▶ **Aim of the exercise**
Print only the line with "(292, 375) = (129, 715): yellow" and the lines after it, ending with the last line of the material, each exactly as it stands.

▶ **Available data**
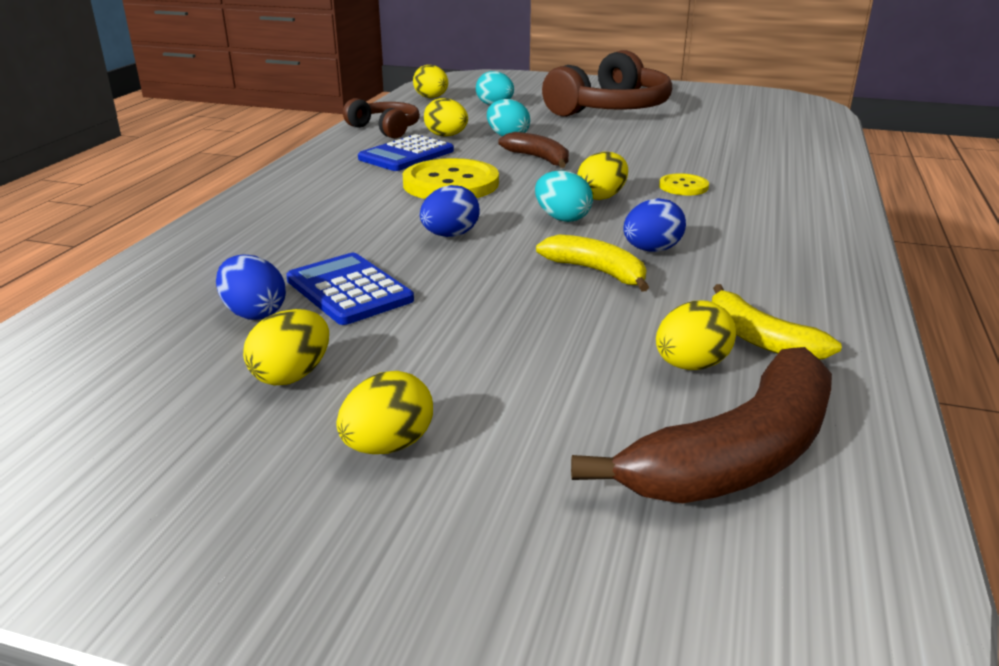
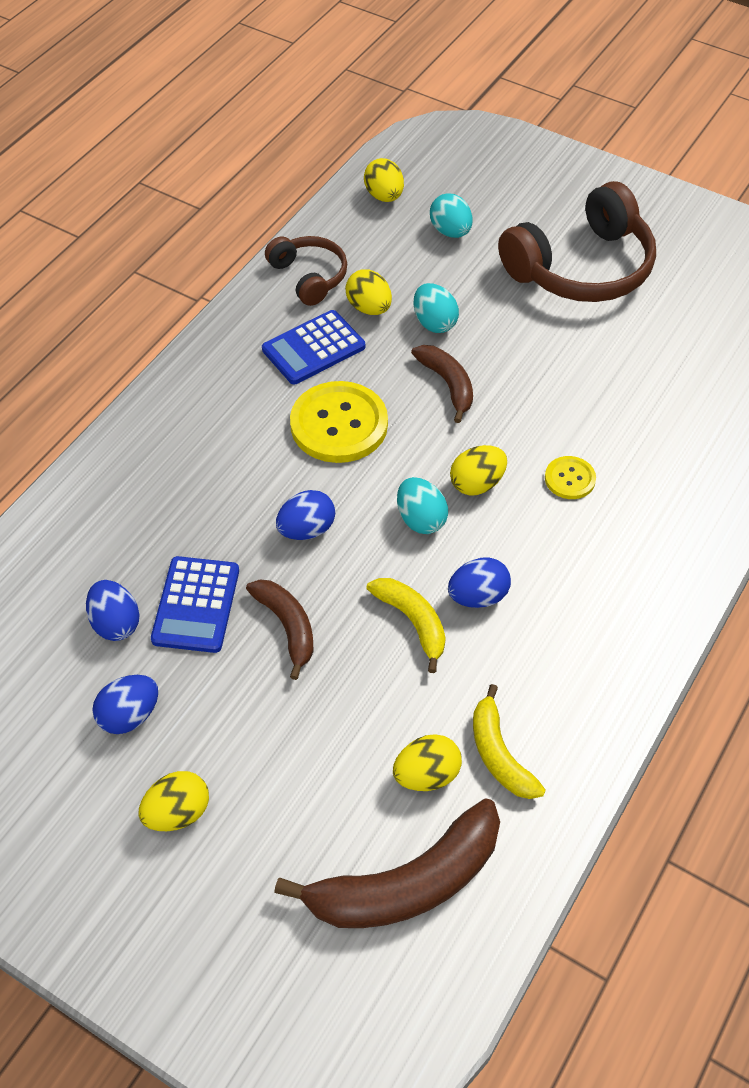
camera: 15 degrees right, 25 degrees up
(292, 375) = (129, 715): yellow egg -> blue egg
(349, 290) = (196, 605): blue calculator -> blue calculator turned 150 degrees counterclockwise
(461, 291) = (287, 627): none -> brown banana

▶ **Answer section**
(292, 375) = (129, 715): yellow egg -> blue egg
(349, 290) = (196, 605): blue calculator -> blue calculator turned 150 degrees counterclockwise
(461, 291) = (287, 627): none -> brown banana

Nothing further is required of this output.